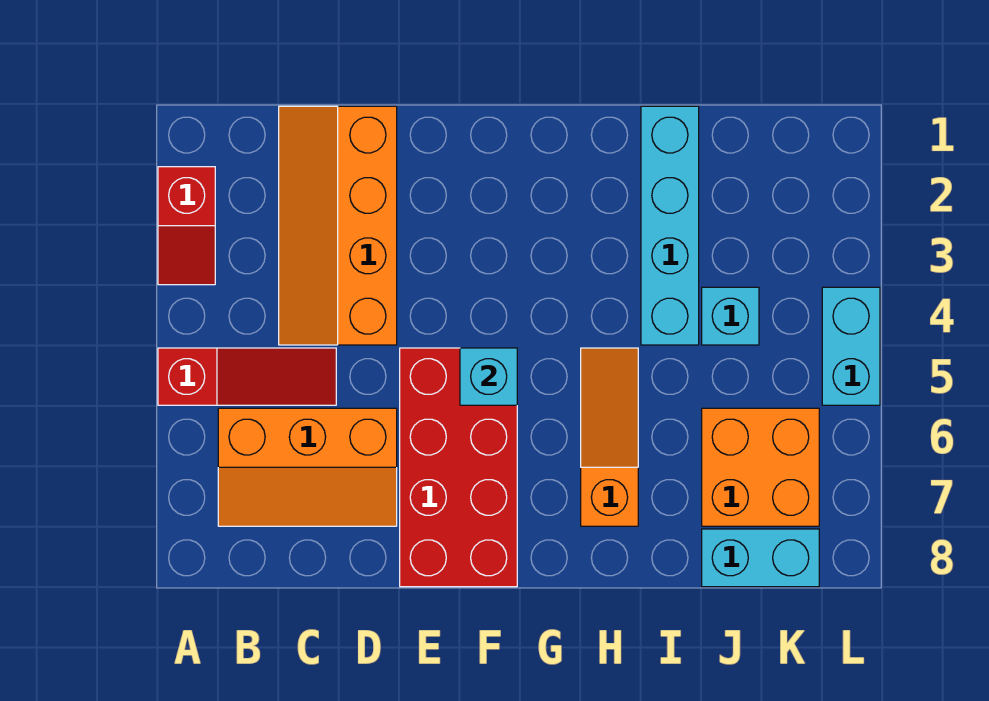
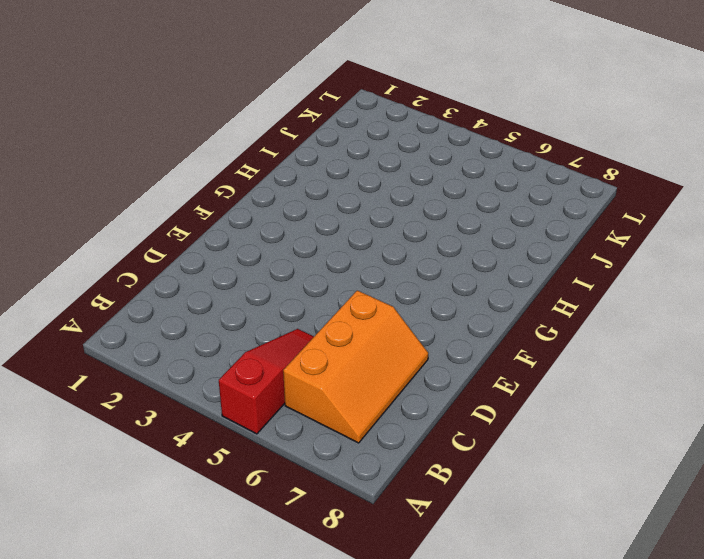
none -> red slope A2:A3 level 1 top 2
none -> orange slope C1:D4 level 1 top D
none -> red brick E5:F8 level 1

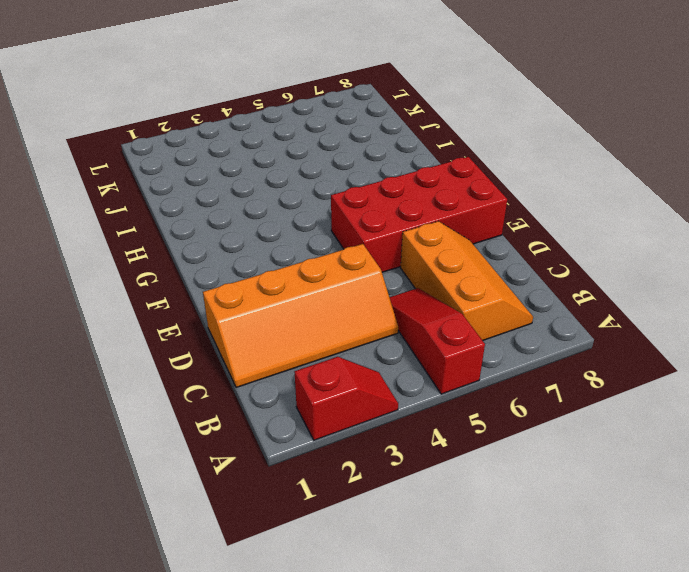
none -> orange slope H5:H7 level 1 top 7
none -> cyan brick I1:I4 level 1
none -> cyan brick J4 level 1

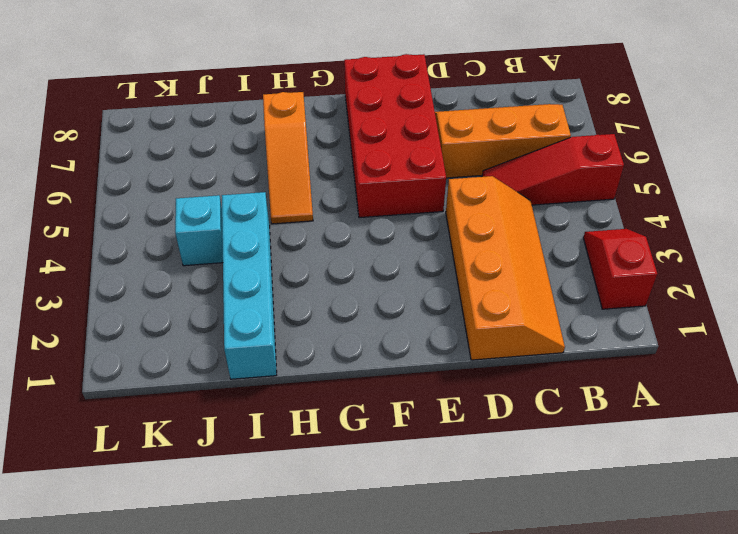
none -> orange brick J6:K7 level 1
none -> cyan brick J8:K8 level 1
none -> cyan brick L4:L5 level 1

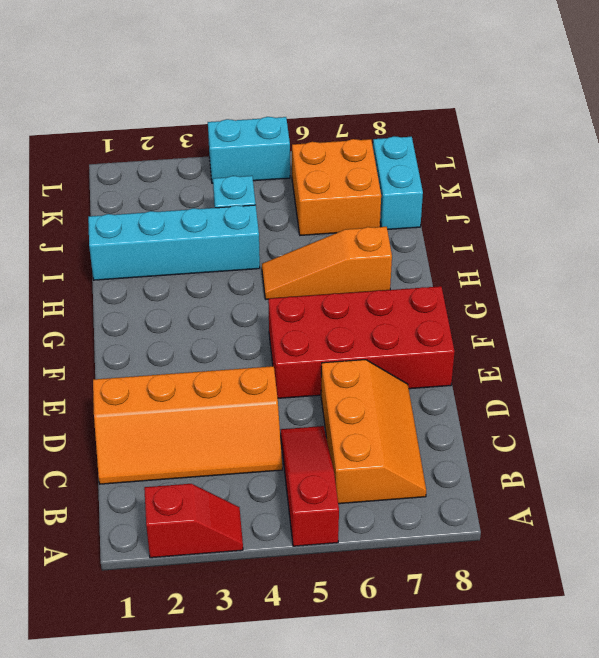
none -> cyan brick F5 level 2

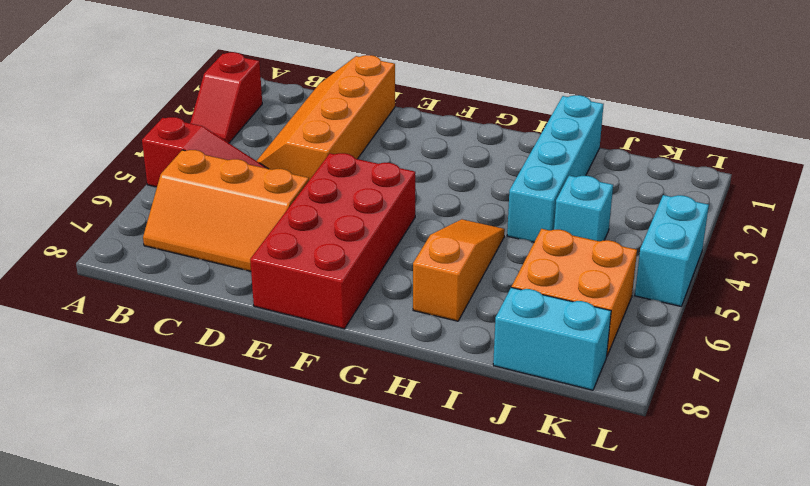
none -> cyan brick F5 level 2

::::

# [Your objective]
The expected answer is a copy of each line in the listing above that contains "brick".

# [Your solution]
none -> red brick E5:F8 level 1
none -> cyan brick I1:I4 level 1
none -> cyan brick J4 level 1
none -> orange brick J6:K7 level 1
none -> cyan brick J8:K8 level 1
none -> cyan brick L4:L5 level 1
none -> cyan brick F5 level 2
none -> cyan brick F5 level 2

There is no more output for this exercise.